* _The data_:
···
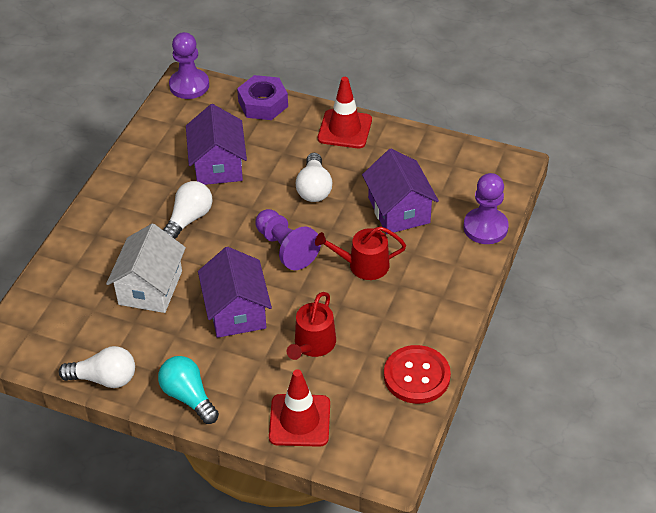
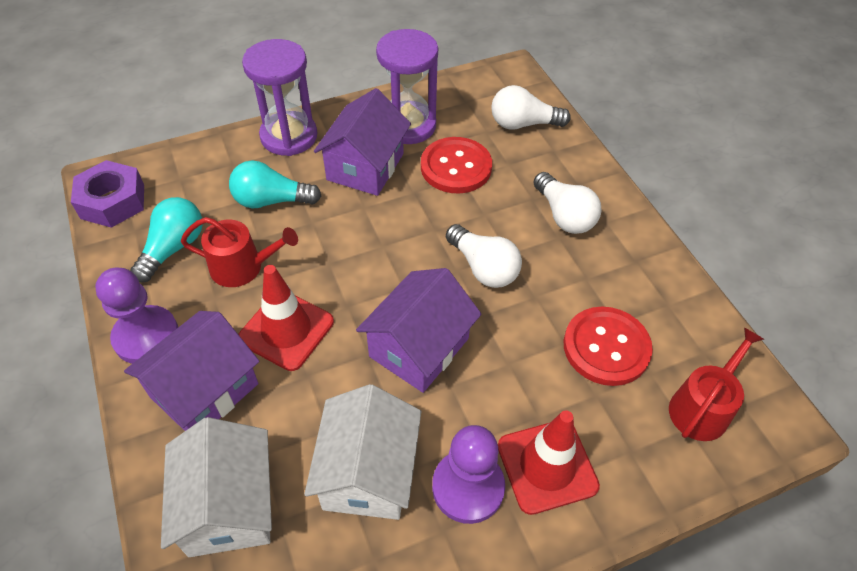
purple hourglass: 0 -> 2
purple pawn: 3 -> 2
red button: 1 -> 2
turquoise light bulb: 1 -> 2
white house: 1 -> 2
···
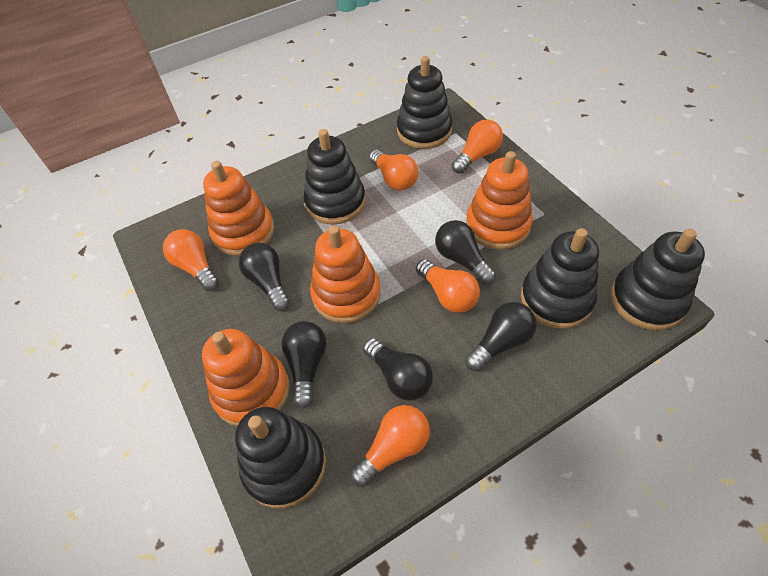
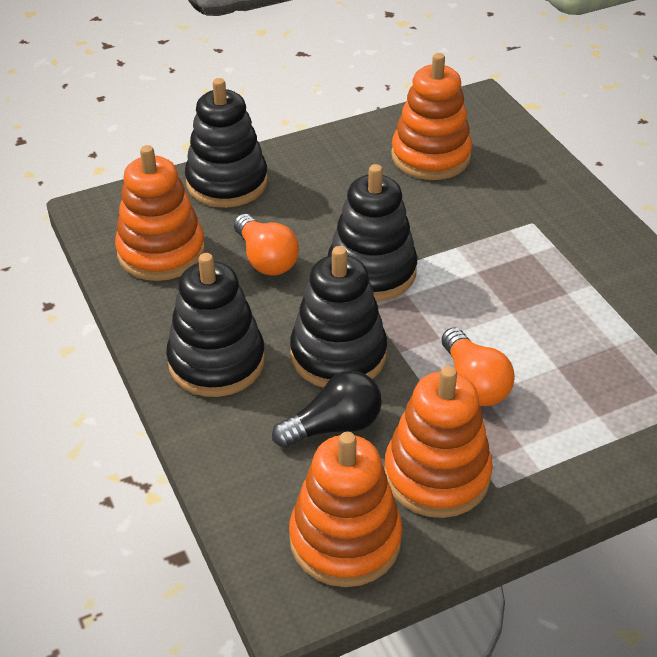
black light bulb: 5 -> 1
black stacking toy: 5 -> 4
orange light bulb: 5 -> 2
···
Print exactly the lines above from the one with "purple hourglass: 0 -> 2" to the one with "white house: 1 -> 2", including both.

* _Response to this exercise_:
purple hourglass: 0 -> 2
purple pawn: 3 -> 2
red button: 1 -> 2
turquoise light bulb: 1 -> 2
white house: 1 -> 2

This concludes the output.